> **PROBLEM DESCRIPTION**
When you reach the line with "Central messages: [320,291,552,464]" in the records below, begin transcribing exactly and continue up to and including the line with "Central messages: [360,464,568,618]", leaving out every picture.

> **DATA RECORDS**
************

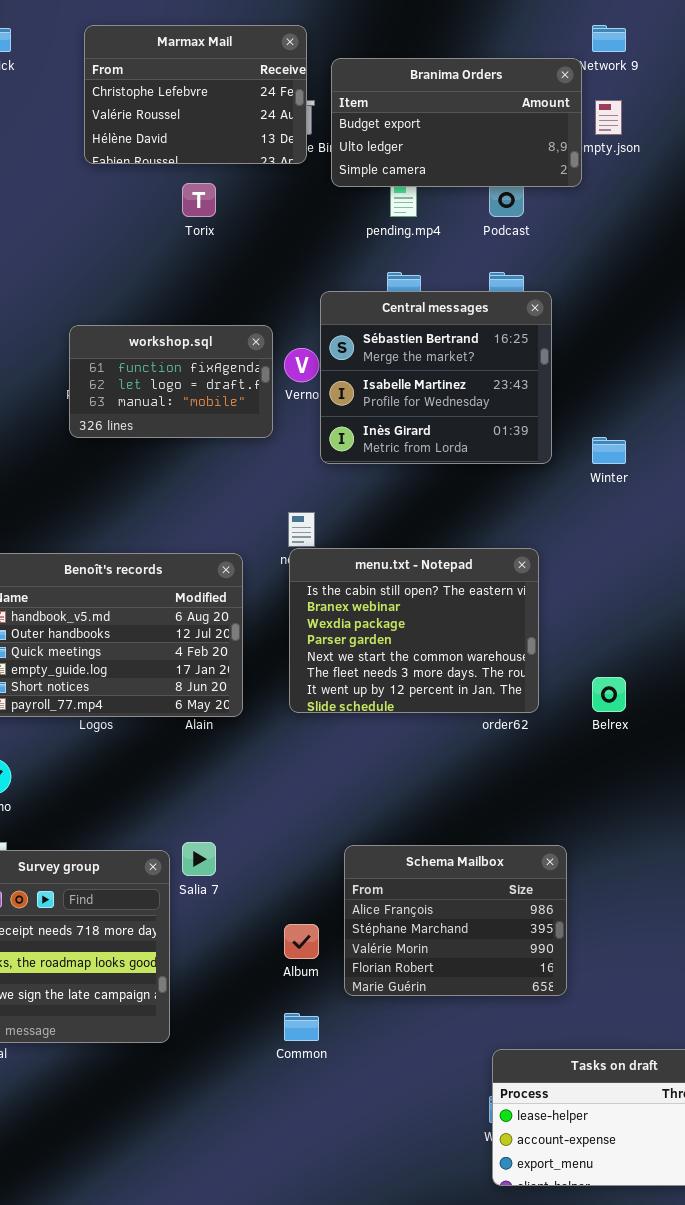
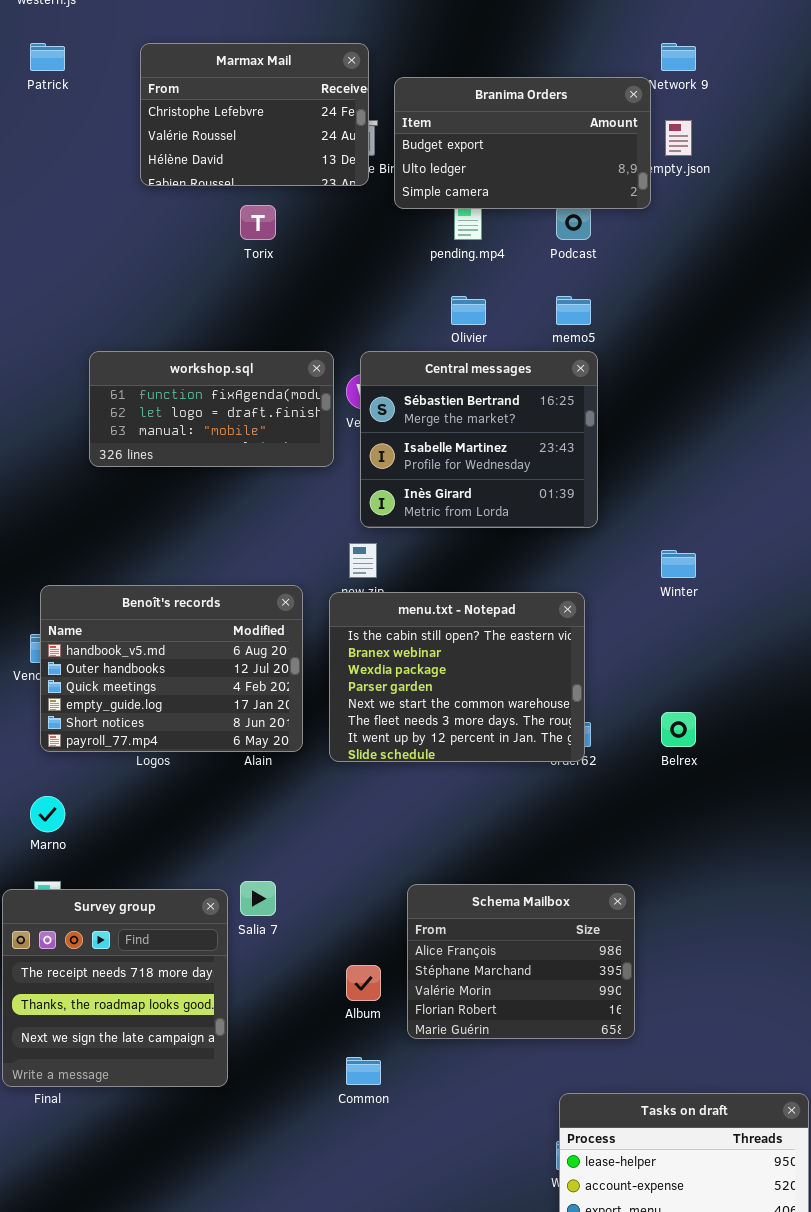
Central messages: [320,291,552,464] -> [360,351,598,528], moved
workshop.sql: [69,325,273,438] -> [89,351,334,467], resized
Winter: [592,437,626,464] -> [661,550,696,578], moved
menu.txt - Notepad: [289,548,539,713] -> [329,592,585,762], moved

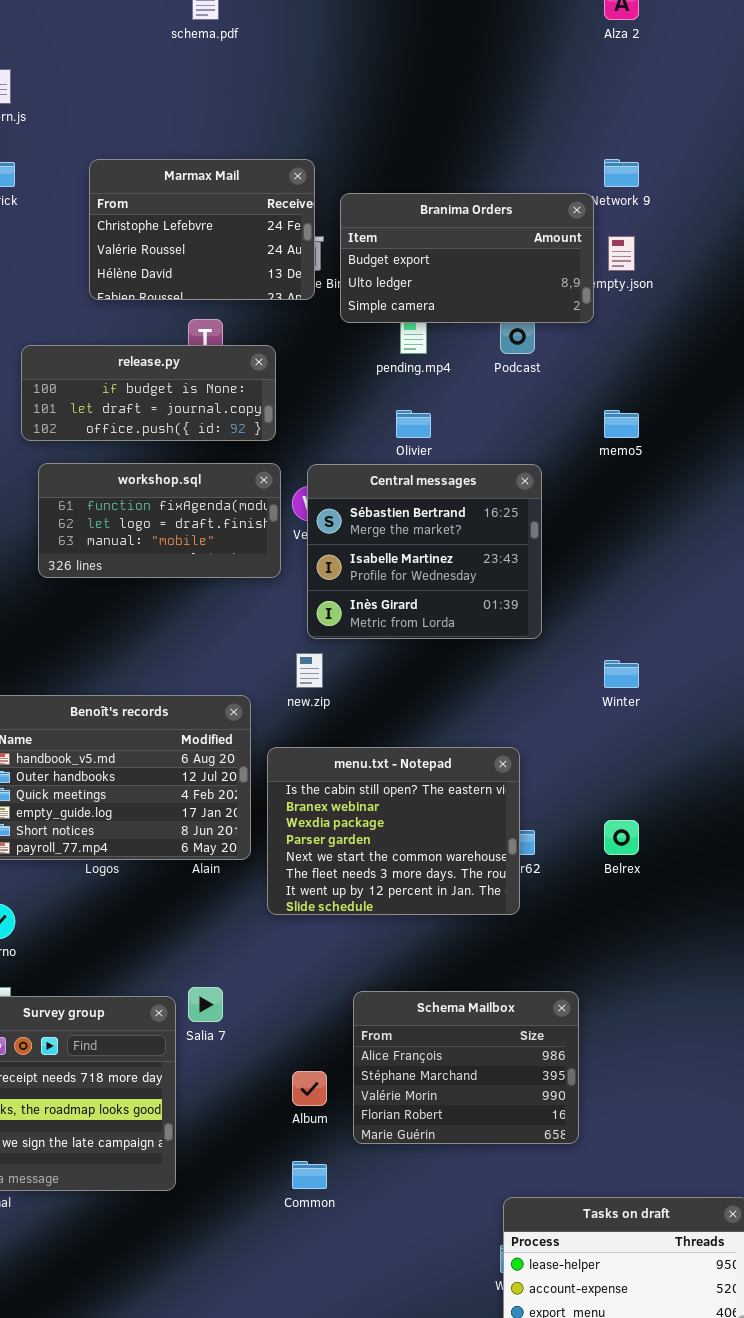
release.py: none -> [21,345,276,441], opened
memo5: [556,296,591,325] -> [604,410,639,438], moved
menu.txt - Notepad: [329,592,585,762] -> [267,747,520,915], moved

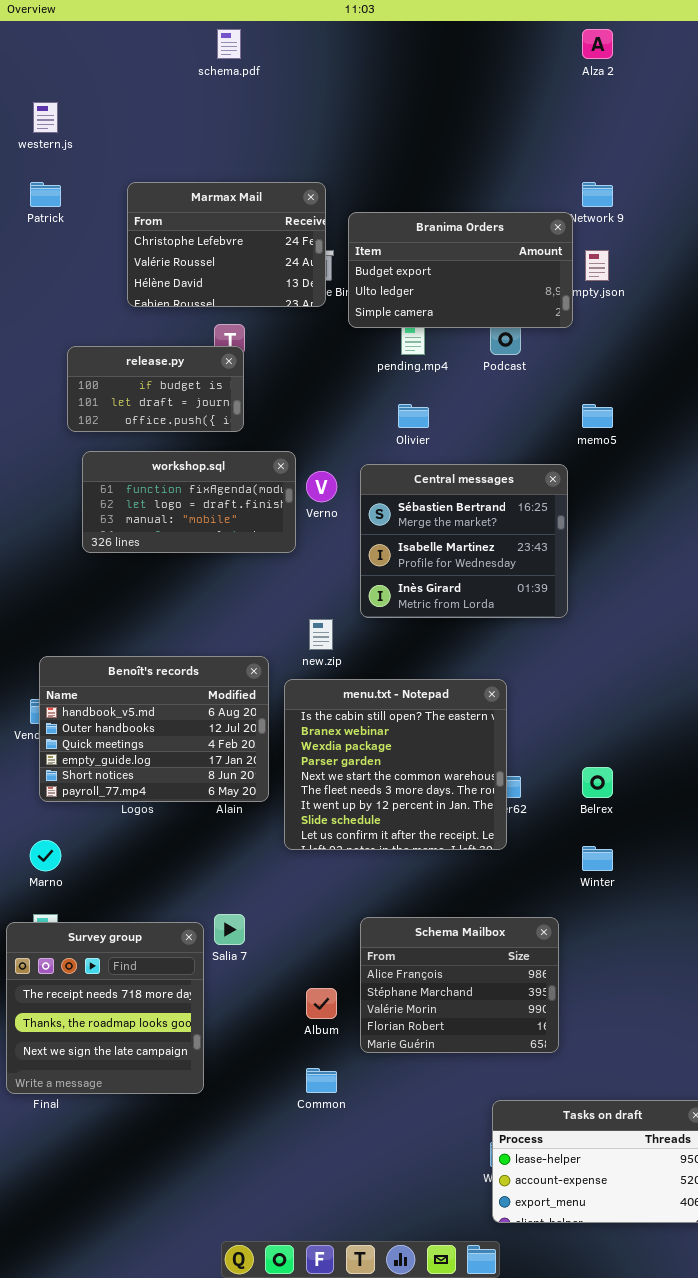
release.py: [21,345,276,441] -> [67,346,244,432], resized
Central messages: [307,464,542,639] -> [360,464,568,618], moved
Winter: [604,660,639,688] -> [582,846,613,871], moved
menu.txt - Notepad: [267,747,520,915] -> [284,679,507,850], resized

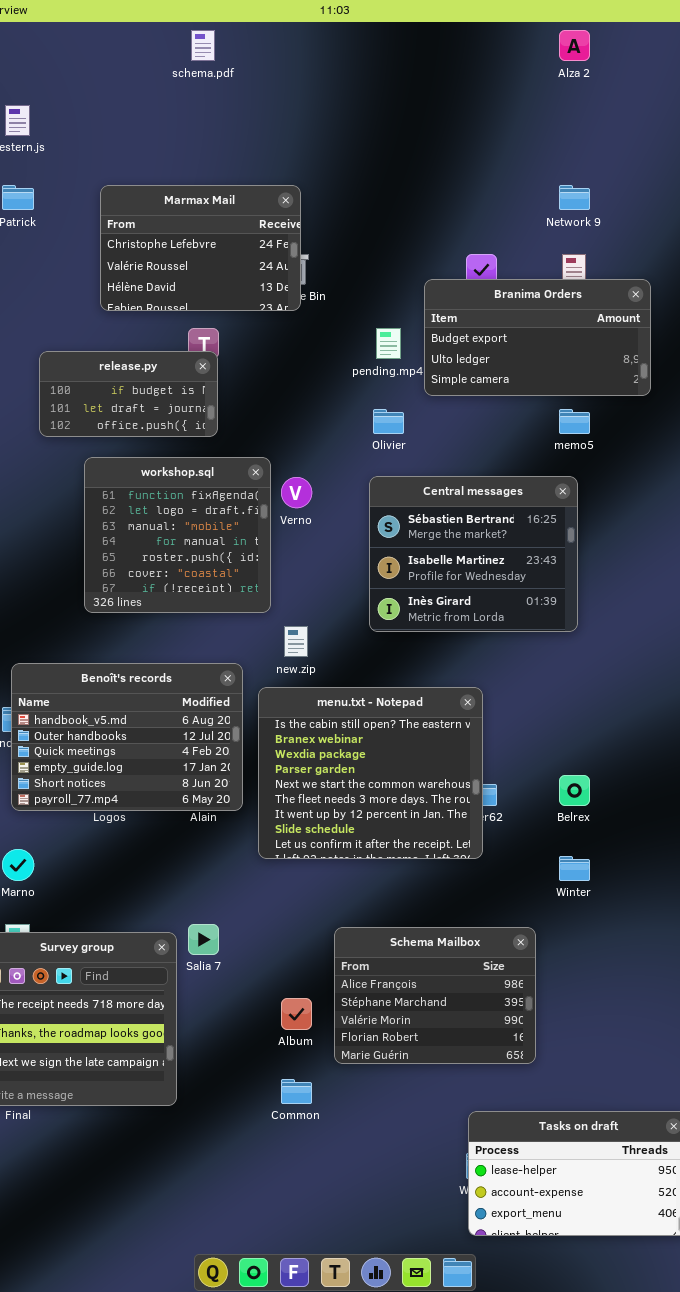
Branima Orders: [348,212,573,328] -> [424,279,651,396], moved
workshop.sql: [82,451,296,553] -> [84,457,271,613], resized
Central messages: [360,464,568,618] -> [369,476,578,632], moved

************

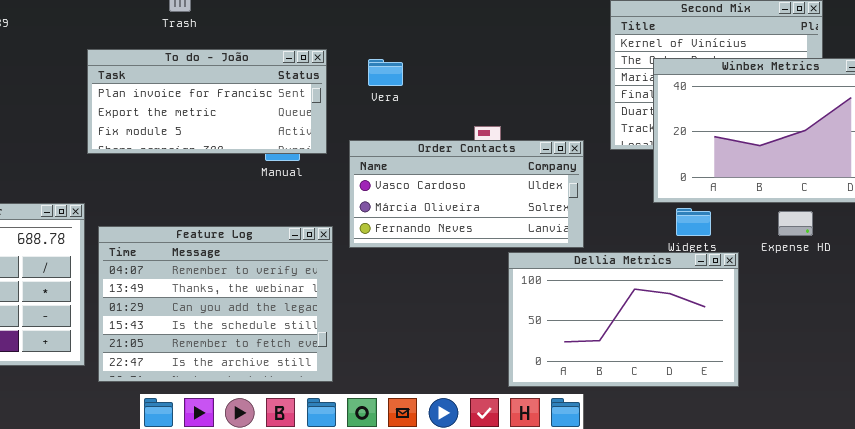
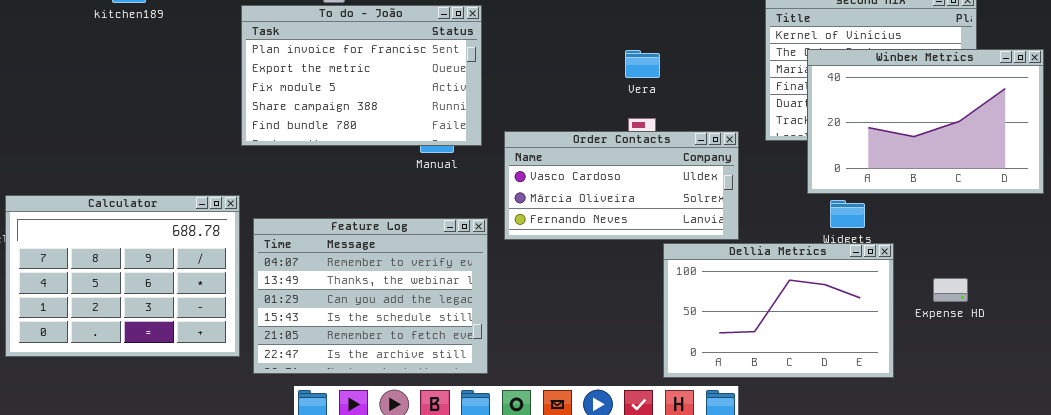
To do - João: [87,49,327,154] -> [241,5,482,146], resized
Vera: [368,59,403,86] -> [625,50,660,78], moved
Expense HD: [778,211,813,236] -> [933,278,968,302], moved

************

> **RESPONSE TO THE EXERCISE**
Central messages: [320,291,552,464] -> [360,351,598,528], moved
workshop.sql: [69,325,273,438] -> [89,351,334,467], resized
Winter: [592,437,626,464] -> [661,550,696,578], moved
menu.txt - Notepad: [289,548,539,713] -> [329,592,585,762], moved

release.py: none -> [21,345,276,441], opened
memo5: [556,296,591,325] -> [604,410,639,438], moved
menu.txt - Notepad: [329,592,585,762] -> [267,747,520,915], moved

release.py: [21,345,276,441] -> [67,346,244,432], resized
Central messages: [307,464,542,639] -> [360,464,568,618], moved
Winter: [604,660,639,688] -> [582,846,613,871], moved
menu.txt - Notepad: [267,747,520,915] -> [284,679,507,850], resized

Branima Orders: [348,212,573,328] -> [424,279,651,396], moved
workshop.sql: [82,451,296,553] -> [84,457,271,613], resized
Central messages: [360,464,568,618] -> [369,476,578,632], moved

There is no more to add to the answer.